> **Work item**: Return only those lines of the records below in which "STEPPER" appears.

> **Material provided**:
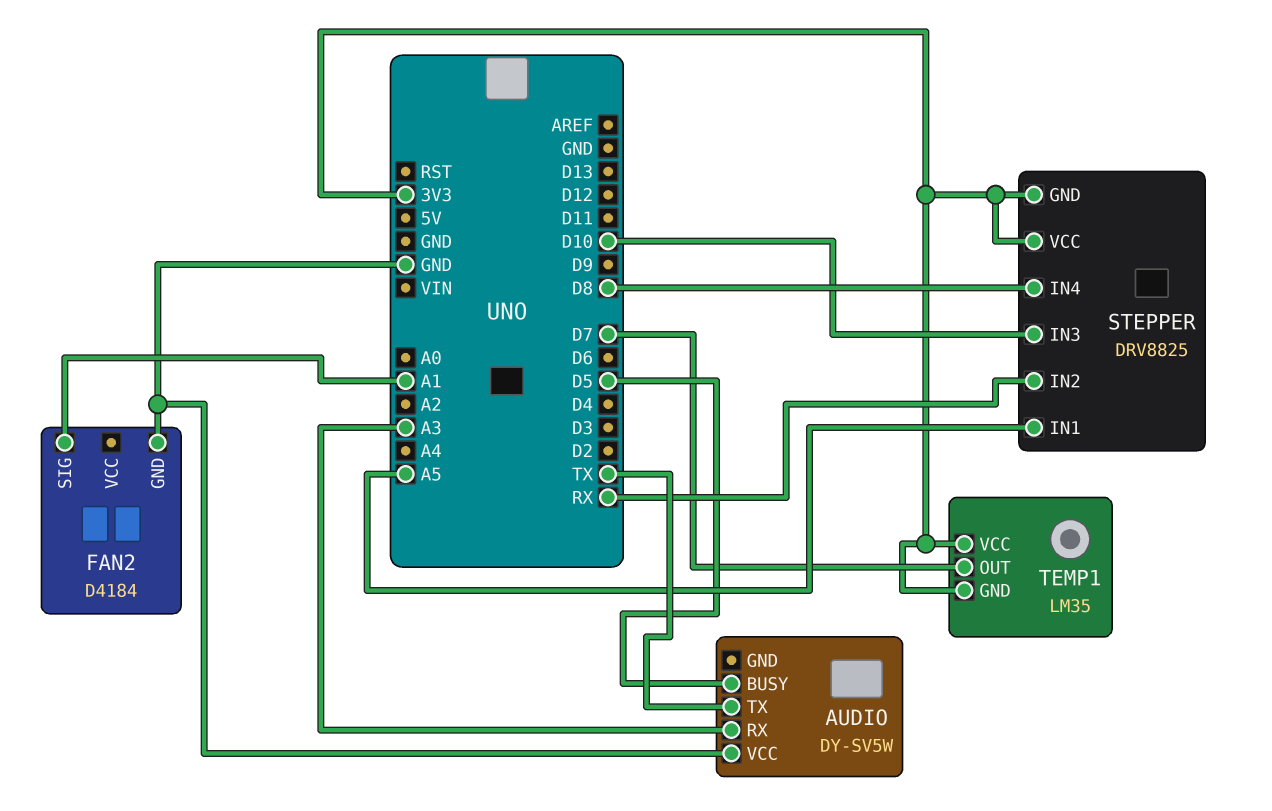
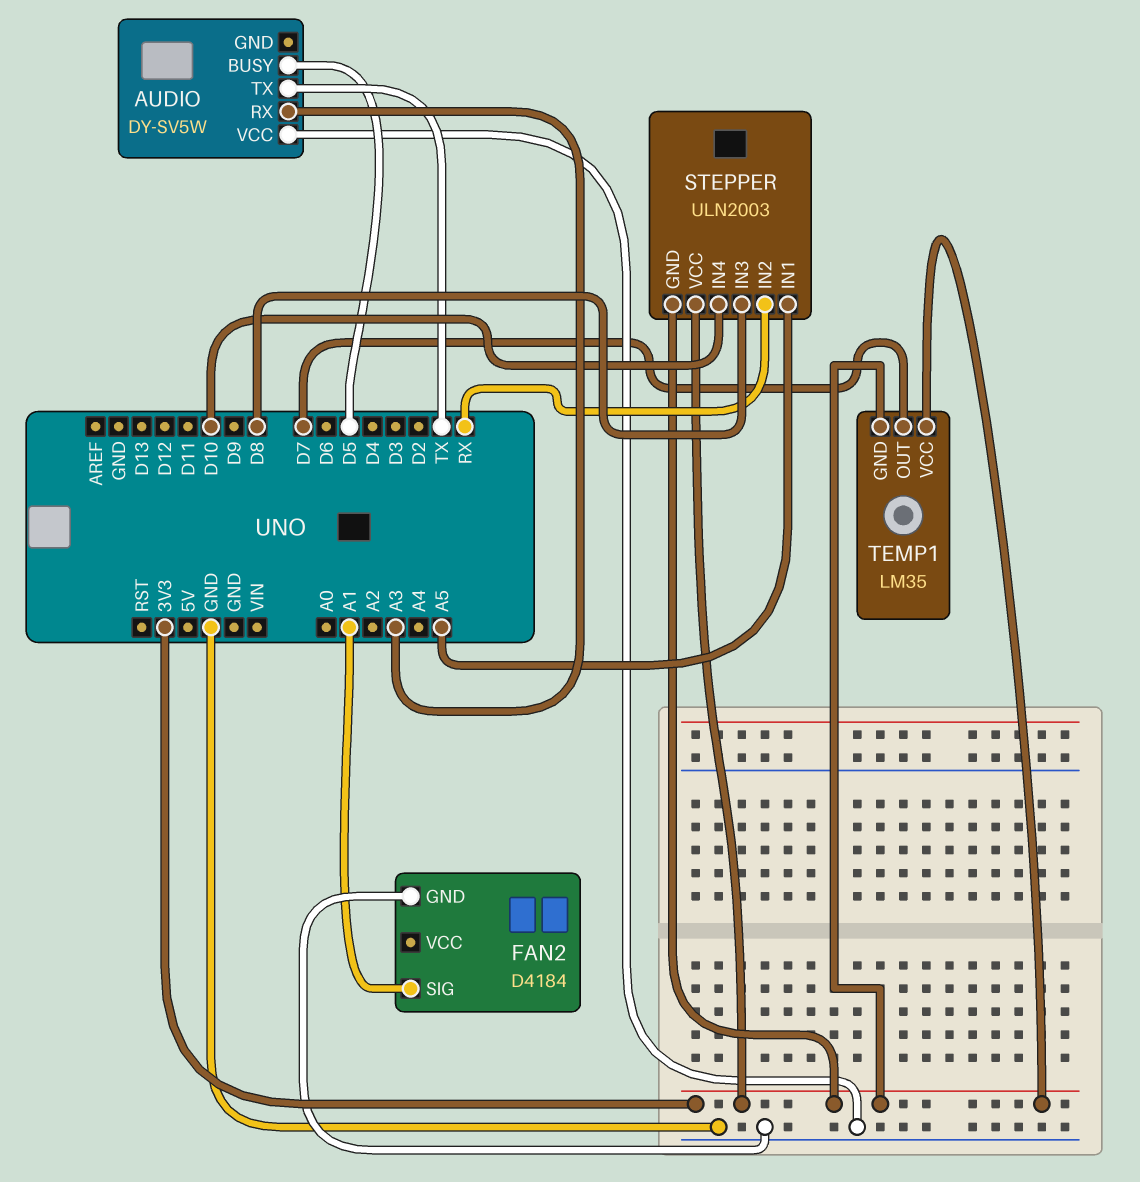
STEPPER: DRV8825 -> ULN2003
STEPPER pin IN3: D10 -> D8
STEPPER pin IN4: D8 -> D10

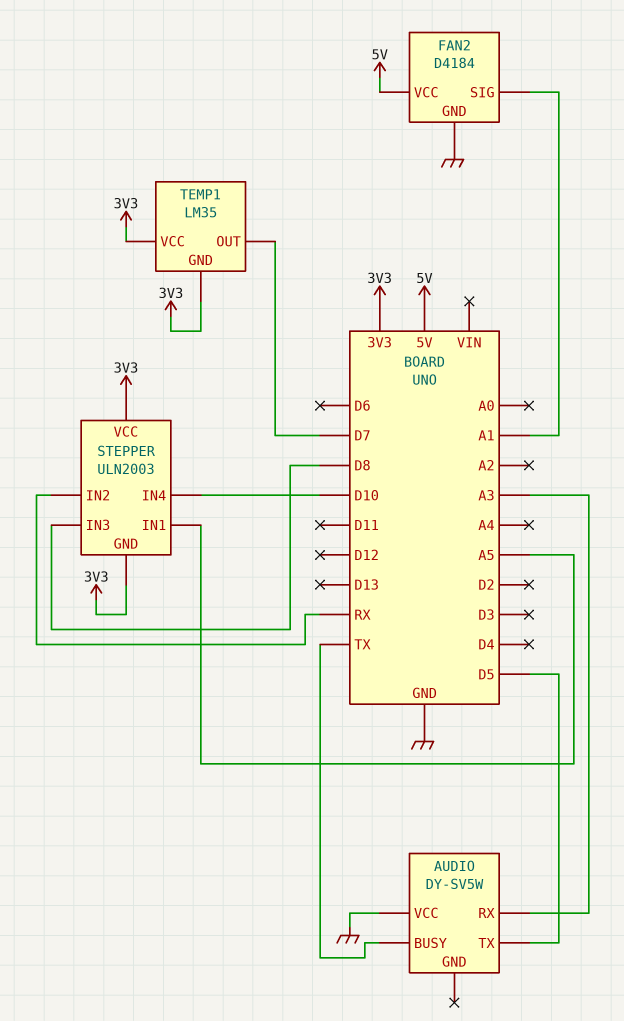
AUDIO pin BUSY: D5 -> TX
AUDIO pin TX: TX -> D5
FAN2 pin VCC: none -> 5V

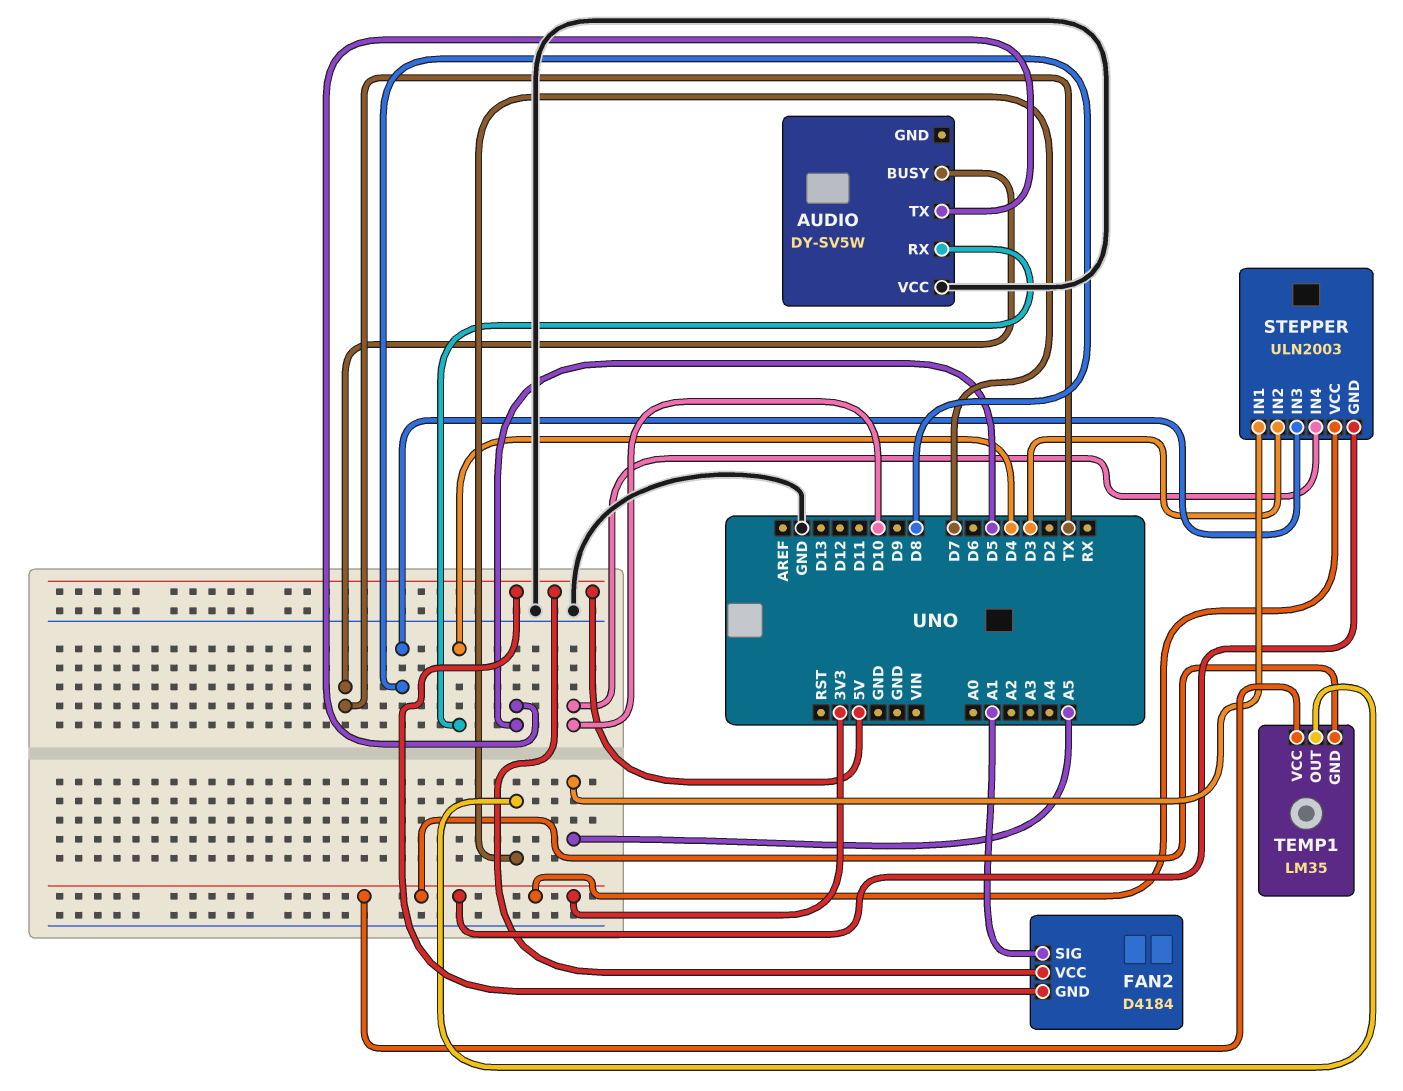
AUDIO pin RX: A3 -> D4
FAN2 pin GND: GND -> 5V
STEPPER pin IN2: RX -> D3

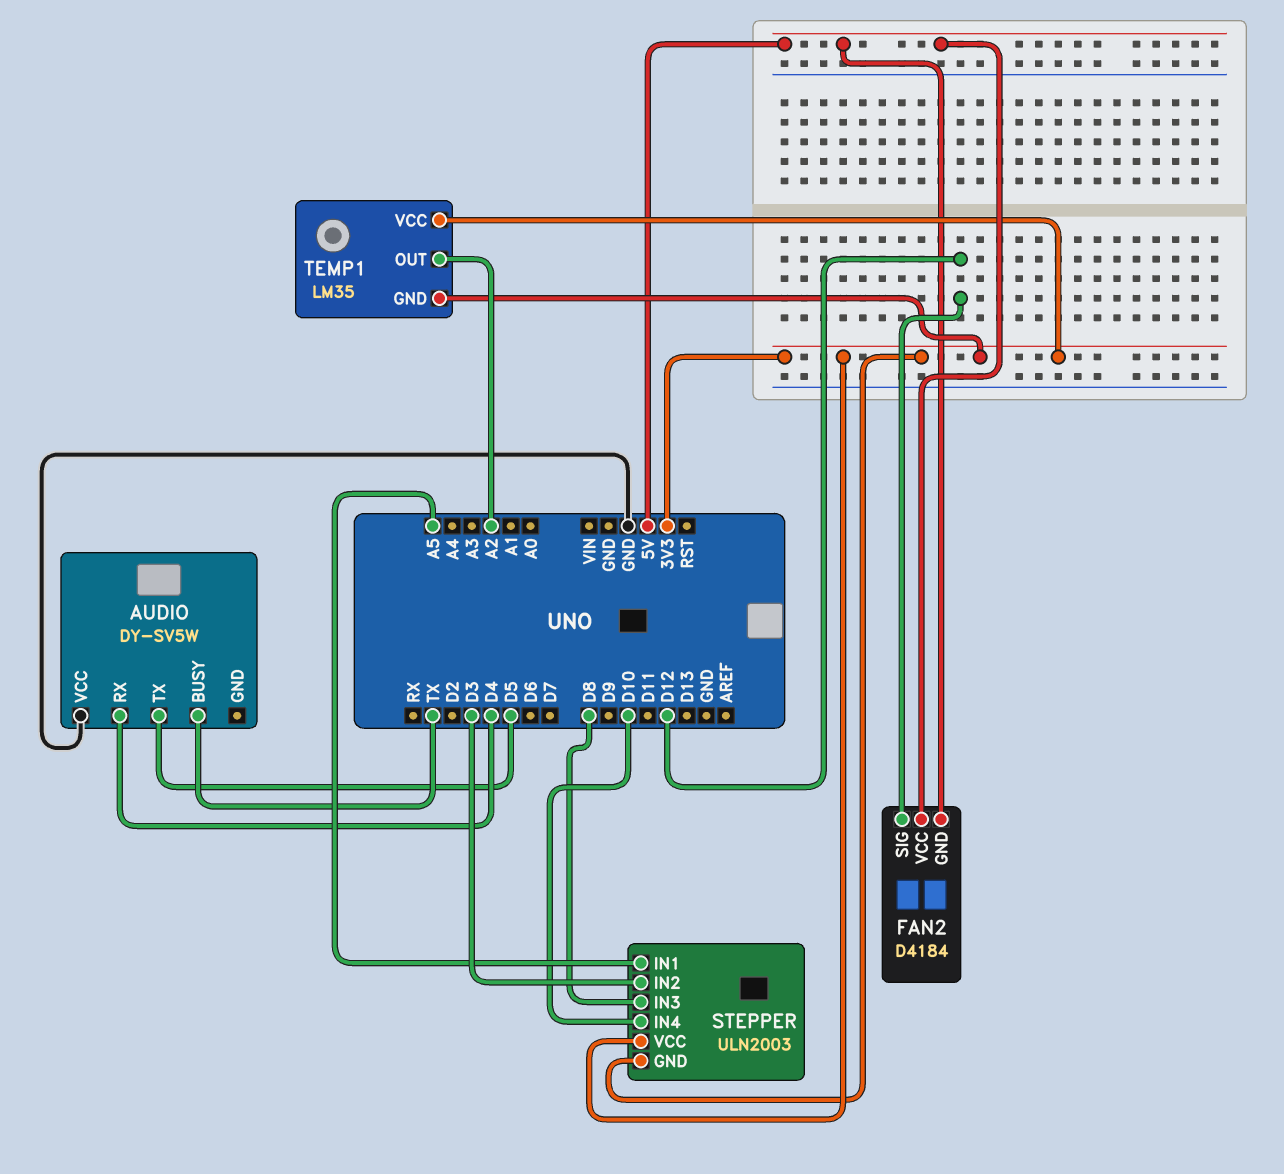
FAN2 pin SIG: A1 -> D12
TEMP1 pin OUT: D7 -> A2

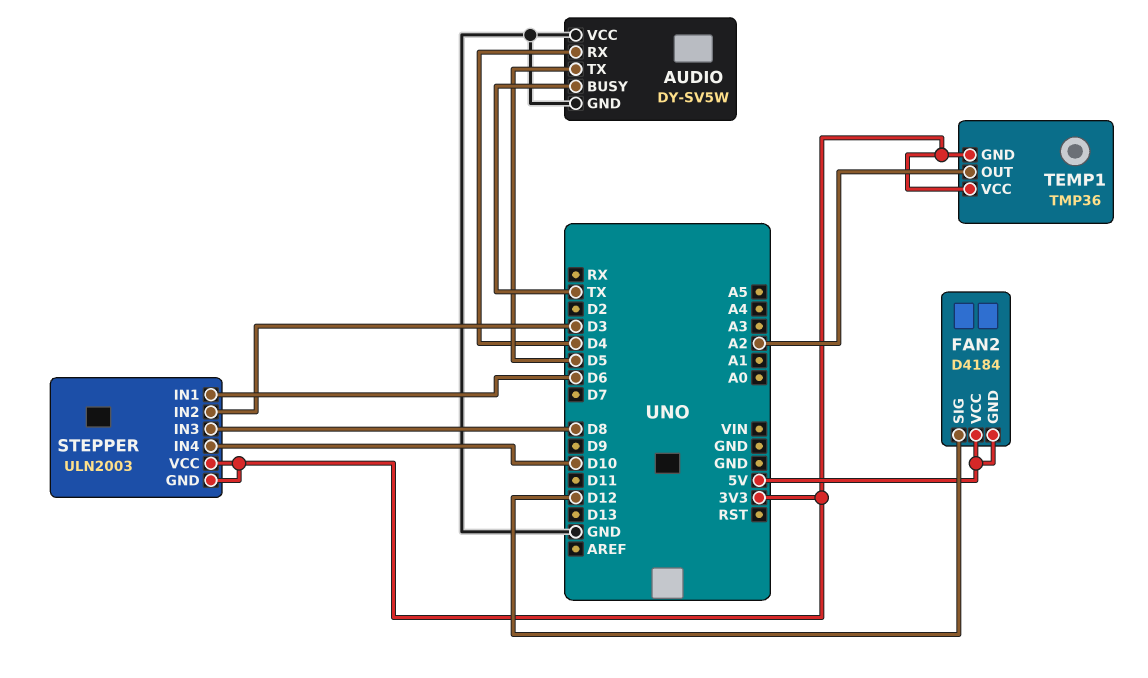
AUDIO pin GND: none -> GND
STEPPER pin IN1: A5 -> D6
TEMP1: LM35 -> TMP36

> **Output of the task**:
STEPPER: DRV8825 -> ULN2003
STEPPER pin IN3: D10 -> D8
STEPPER pin IN4: D8 -> D10
STEPPER pin IN2: RX -> D3
STEPPER pin IN1: A5 -> D6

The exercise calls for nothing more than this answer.